[WHAT TO DO] The lines to print run from the top of the material below to the line with "yellow) (no. 2", inclusive; please copy them exactly, without pictures.

Segment Open

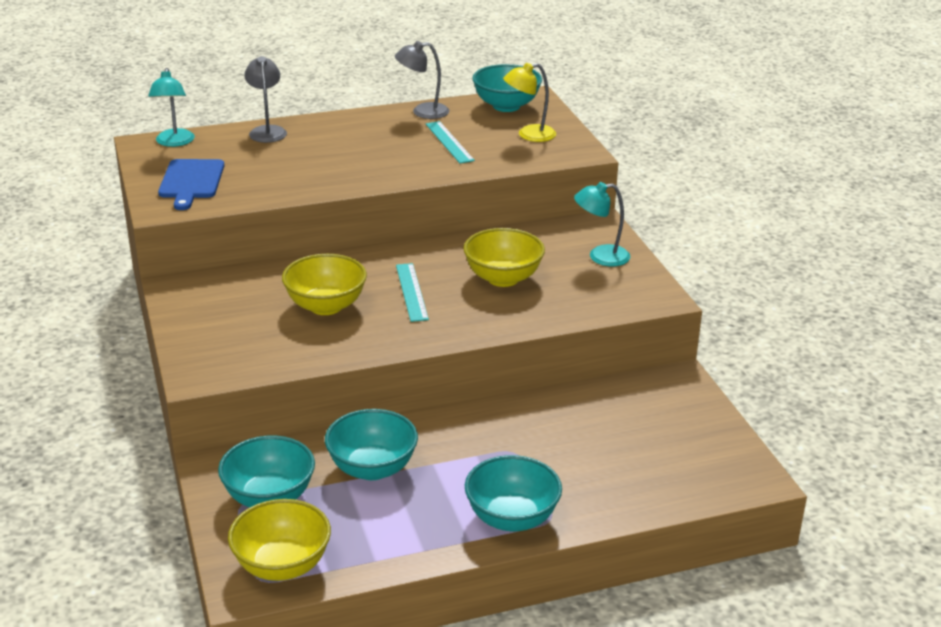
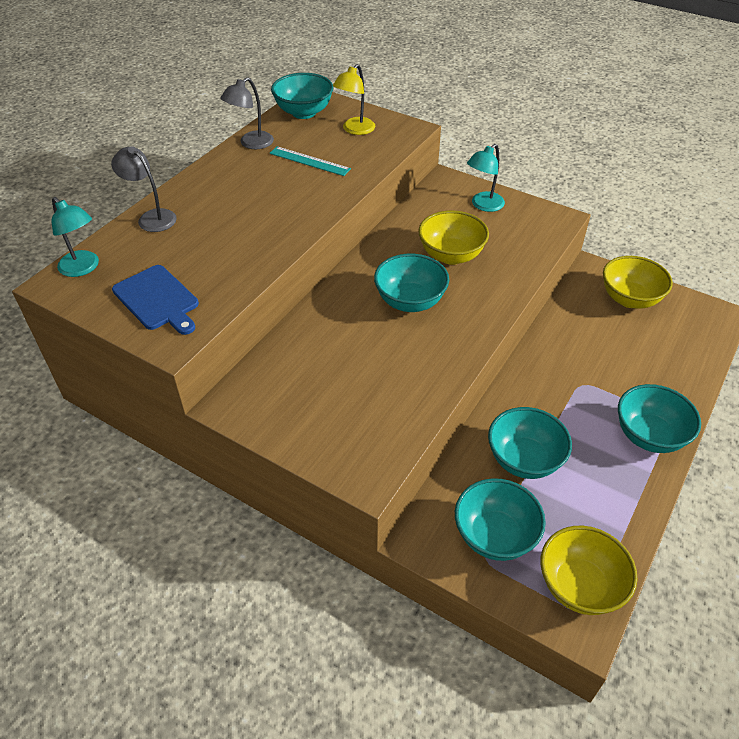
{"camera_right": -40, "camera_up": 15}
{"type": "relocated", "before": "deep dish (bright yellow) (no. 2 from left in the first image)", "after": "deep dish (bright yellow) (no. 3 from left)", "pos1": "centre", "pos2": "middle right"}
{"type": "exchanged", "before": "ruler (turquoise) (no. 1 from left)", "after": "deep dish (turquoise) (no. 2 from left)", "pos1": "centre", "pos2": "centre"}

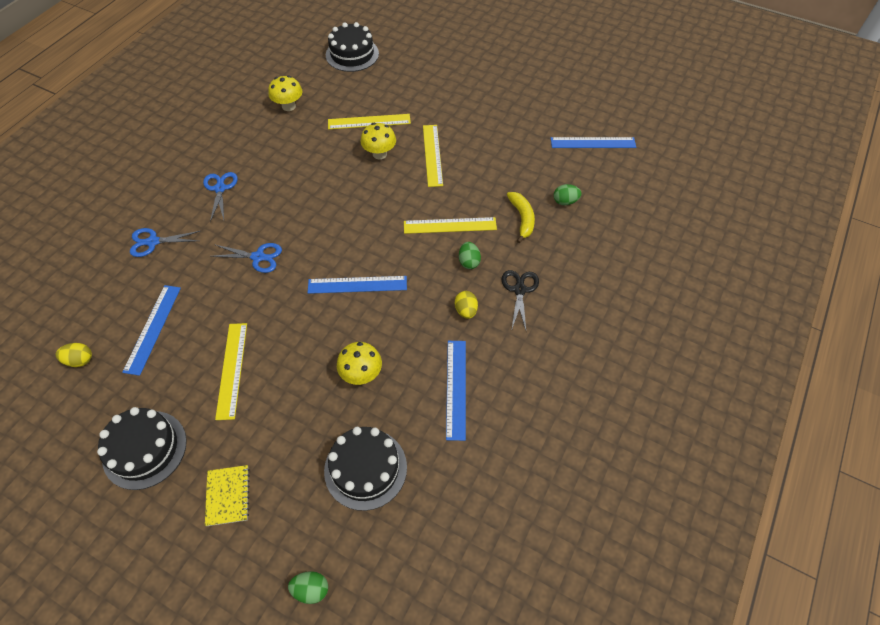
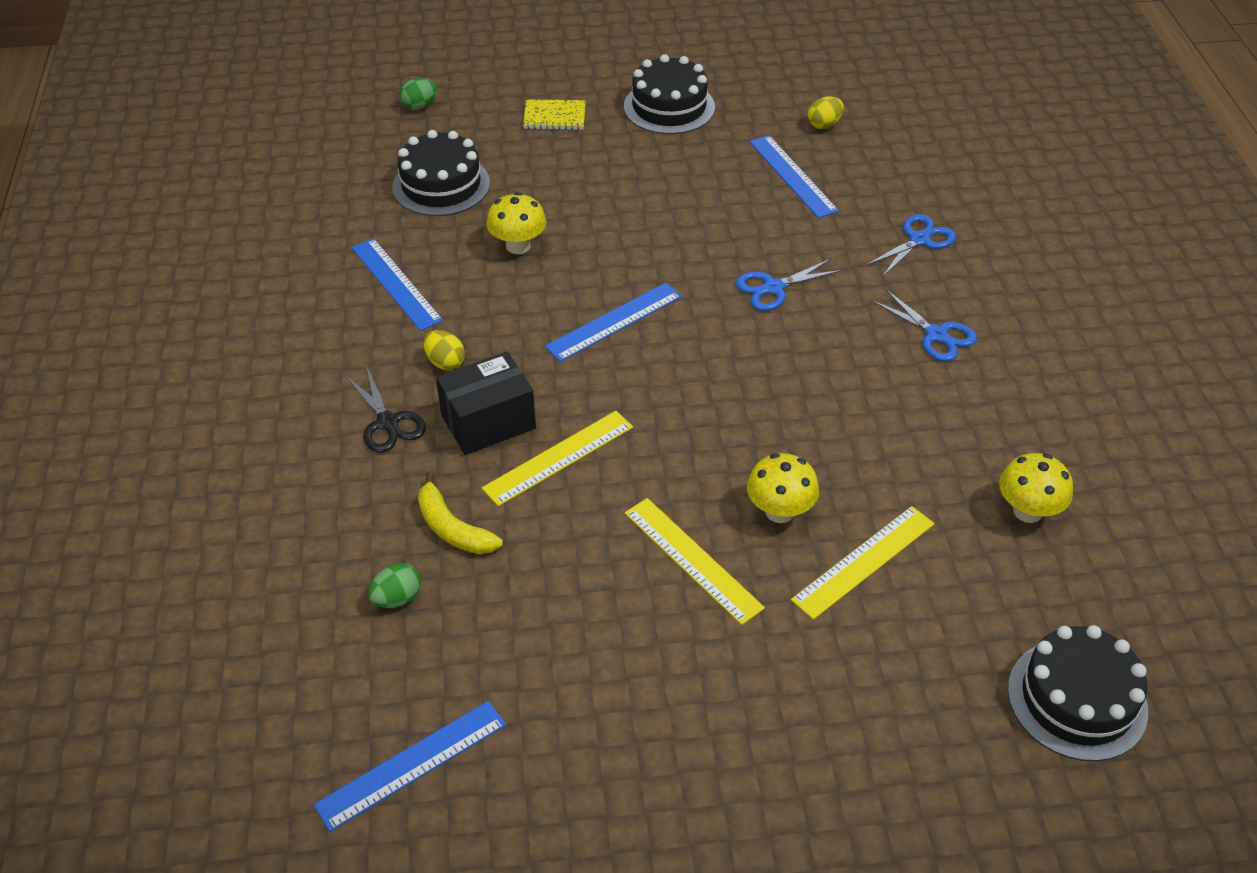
{"camera_right": 145, "camera_up": -10}
{"type": "exchanged", "before": "egg (emerald) (no. 2 from left)", "after": "box (black)", "pos1": "centre", "pos2": "centre"}
{"type": "missing", "before": "ruler (bright yellow) (no. 1 from left)", "pos1": "middle left"}
{"type": "spun", "before": "exercise book (bright yellow)", "pos1": "bottom left", "pos2": "top centre", "turn": -45}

Segment Closed

[ANSWER]
{"camera_right": -40, "camera_up": 15}
{"type": "relocated", "before": "deep dish (bright yellow) (no. 2 from left in the first image)", "after": "deep dish (bright yellow) (no. 3 from left)", "pos1": "centre", "pos2": "middle right"}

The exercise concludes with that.